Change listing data
________________________
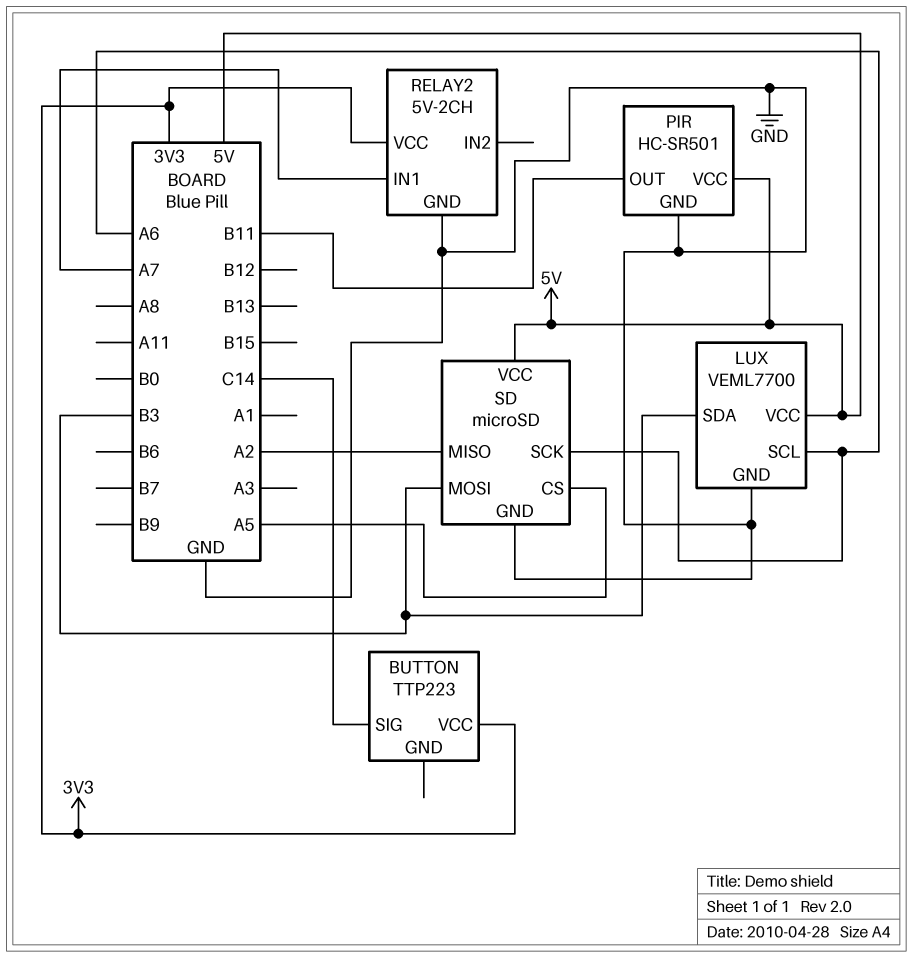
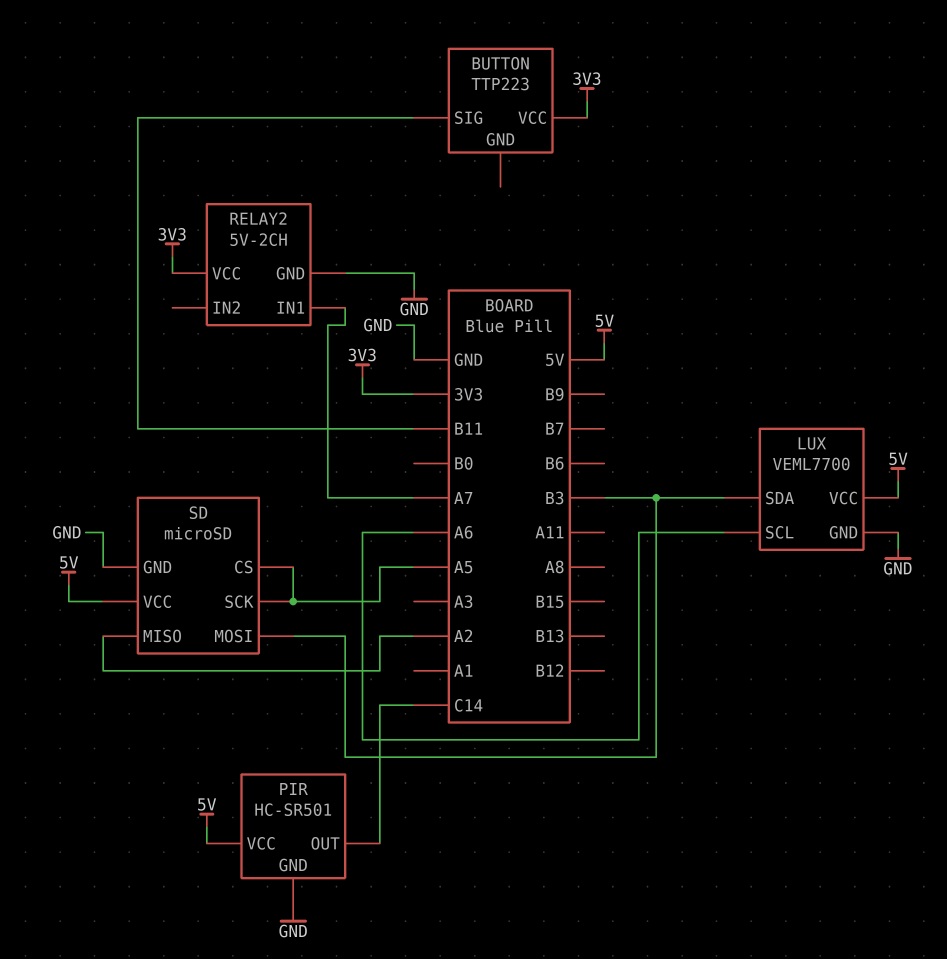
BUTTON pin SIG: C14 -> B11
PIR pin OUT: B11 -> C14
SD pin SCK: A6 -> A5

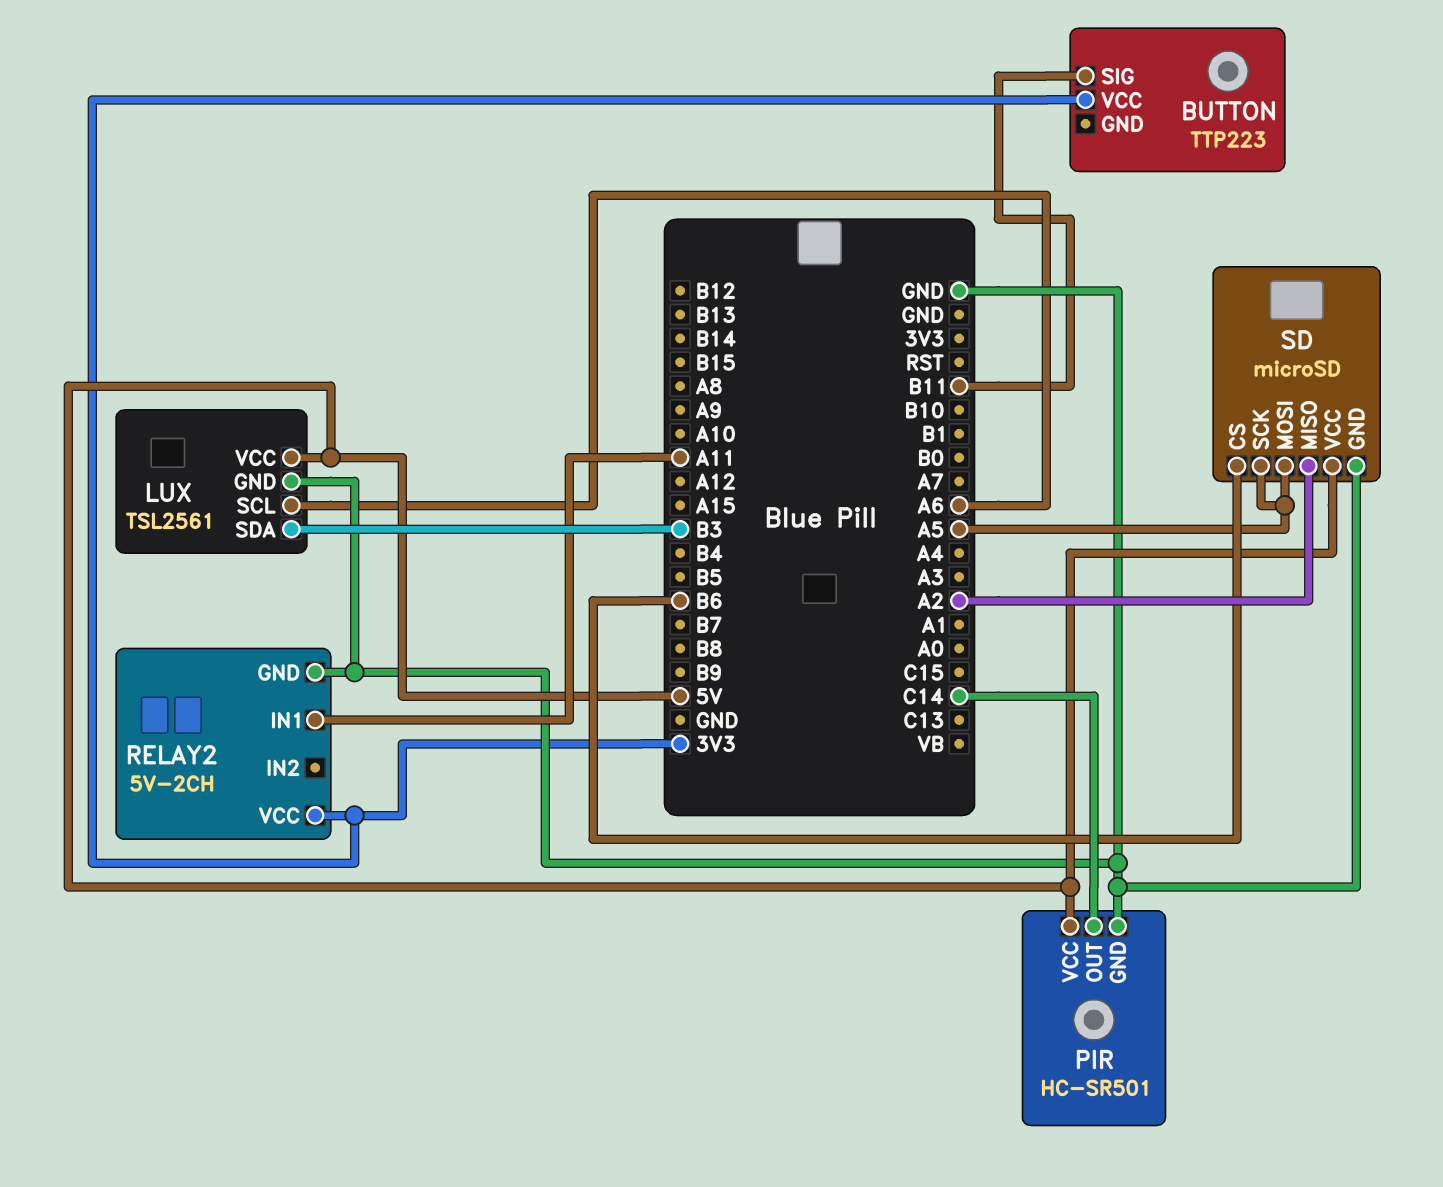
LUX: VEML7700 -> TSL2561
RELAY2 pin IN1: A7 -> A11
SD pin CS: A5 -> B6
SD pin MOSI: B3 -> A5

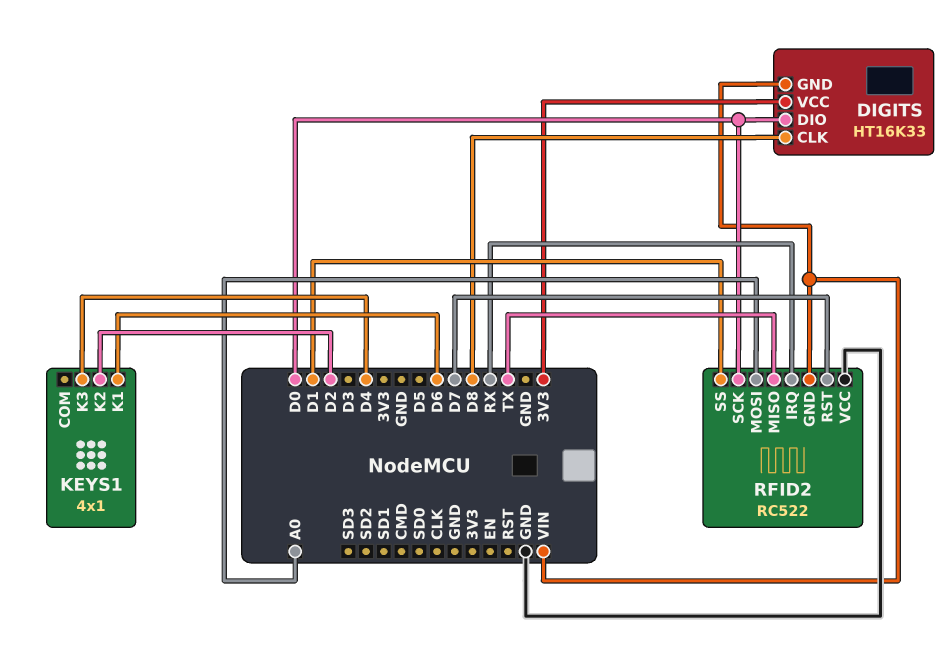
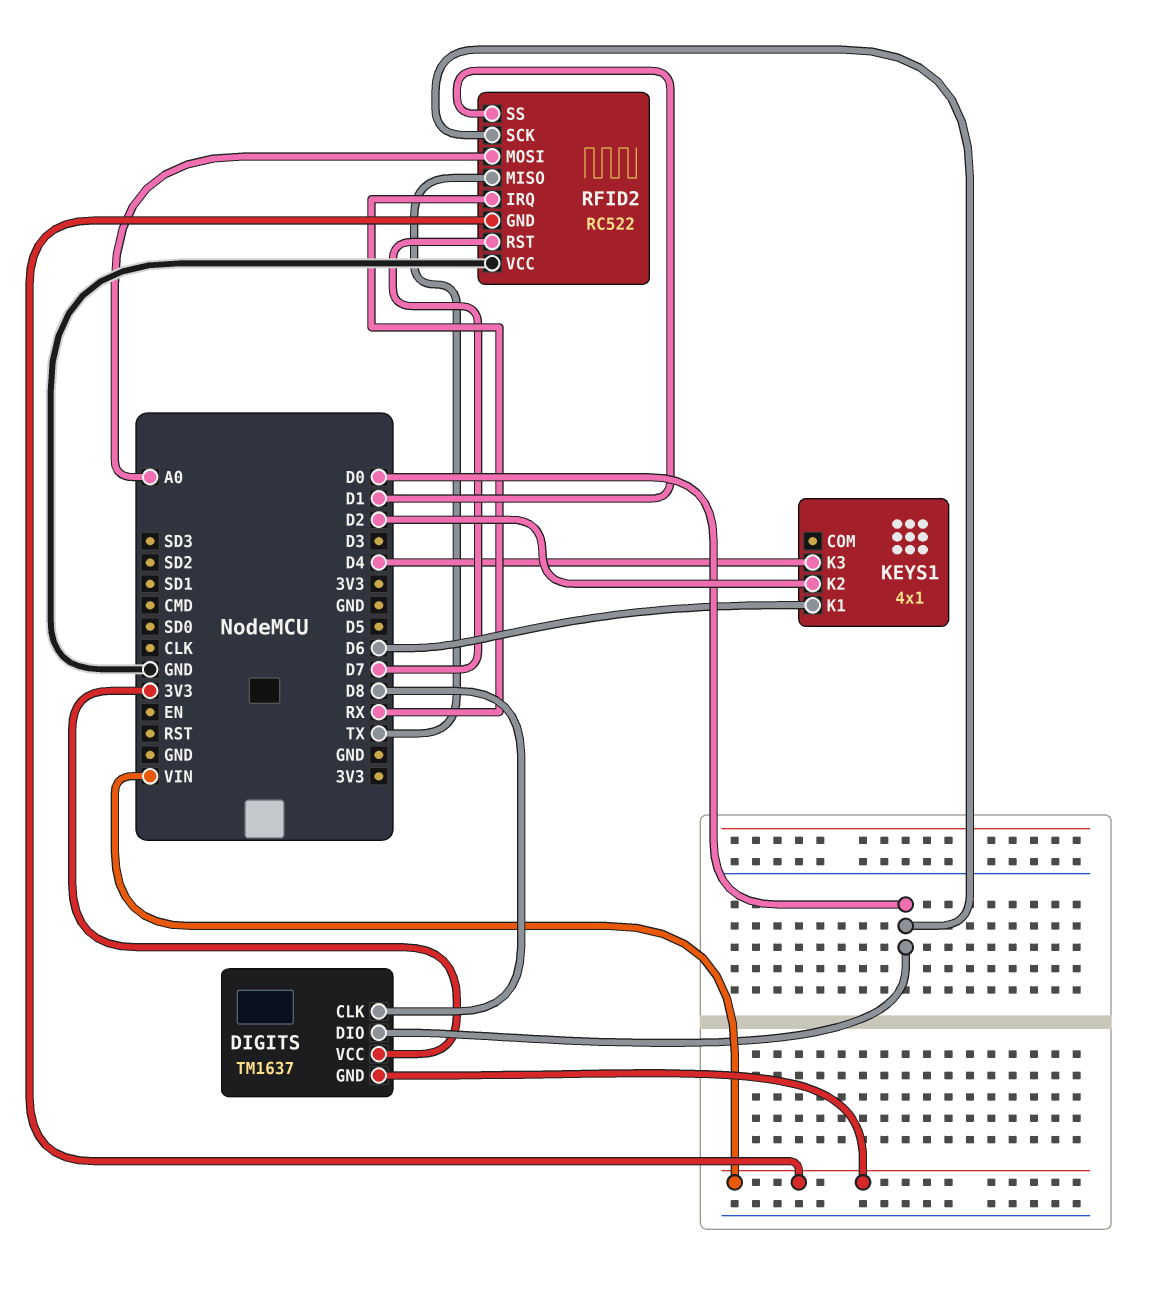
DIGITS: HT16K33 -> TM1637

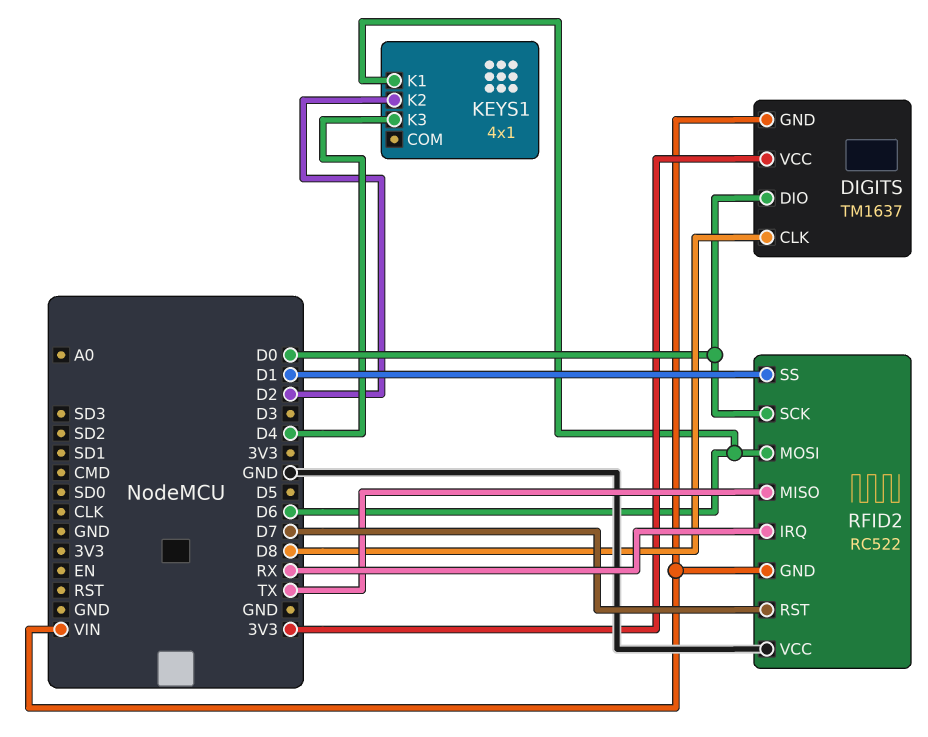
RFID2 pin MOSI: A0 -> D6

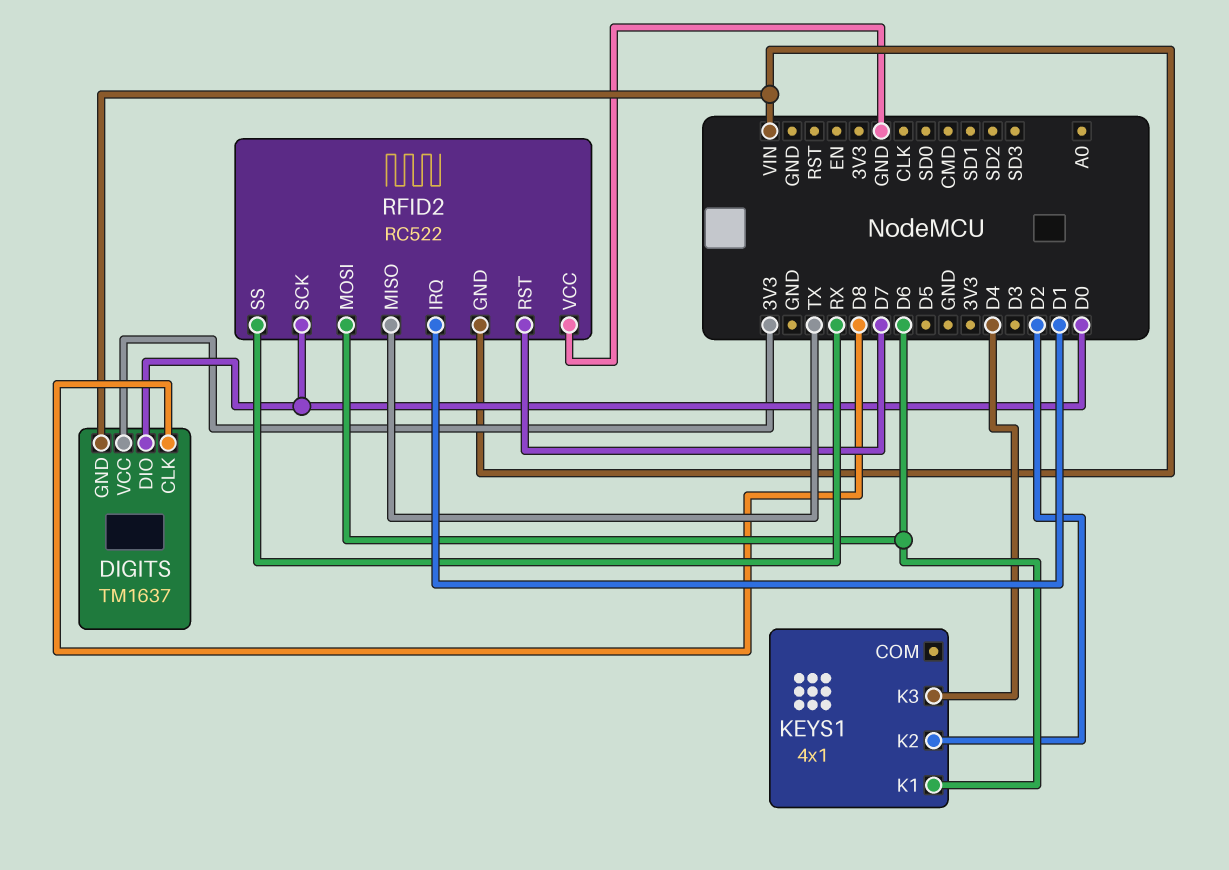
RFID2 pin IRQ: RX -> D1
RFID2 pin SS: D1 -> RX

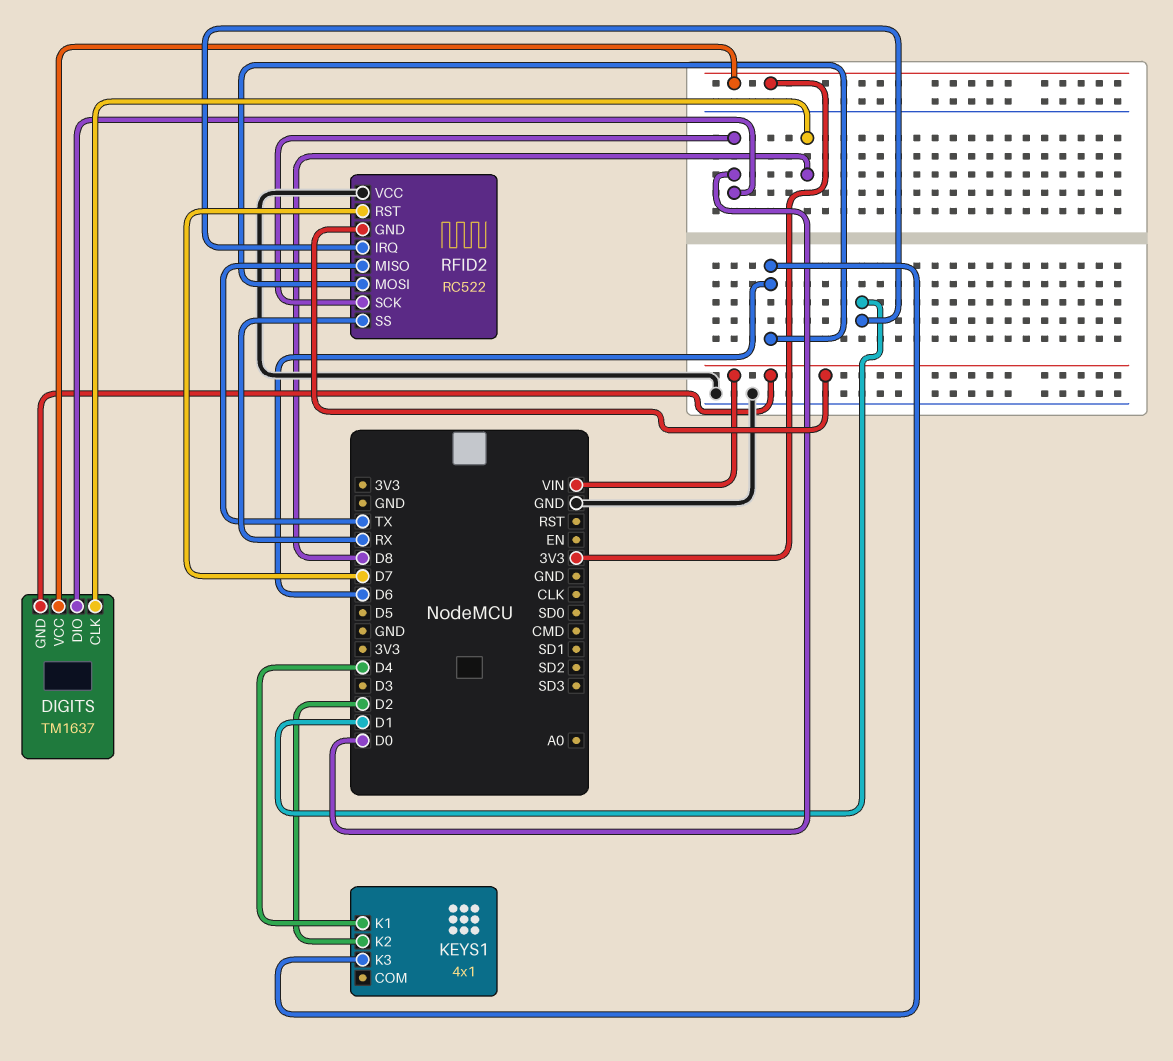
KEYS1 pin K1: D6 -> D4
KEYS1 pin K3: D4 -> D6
________________________
Pick up at the line containing "PIR pin OUT: B11 -> C14" and copy each line exactly until the data ends, including that last line; copy no pictures.

- [OUTPUT FOR THIS EXERCISE]
PIR pin OUT: B11 -> C14
SD pin SCK: A6 -> A5

LUX: VEML7700 -> TSL2561
RELAY2 pin IN1: A7 -> A11
SD pin CS: A5 -> B6
SD pin MOSI: B3 -> A5

DIGITS: HT16K33 -> TM1637

RFID2 pin MOSI: A0 -> D6

RFID2 pin IRQ: RX -> D1
RFID2 pin SS: D1 -> RX

KEYS1 pin K1: D6 -> D4
KEYS1 pin K3: D4 -> D6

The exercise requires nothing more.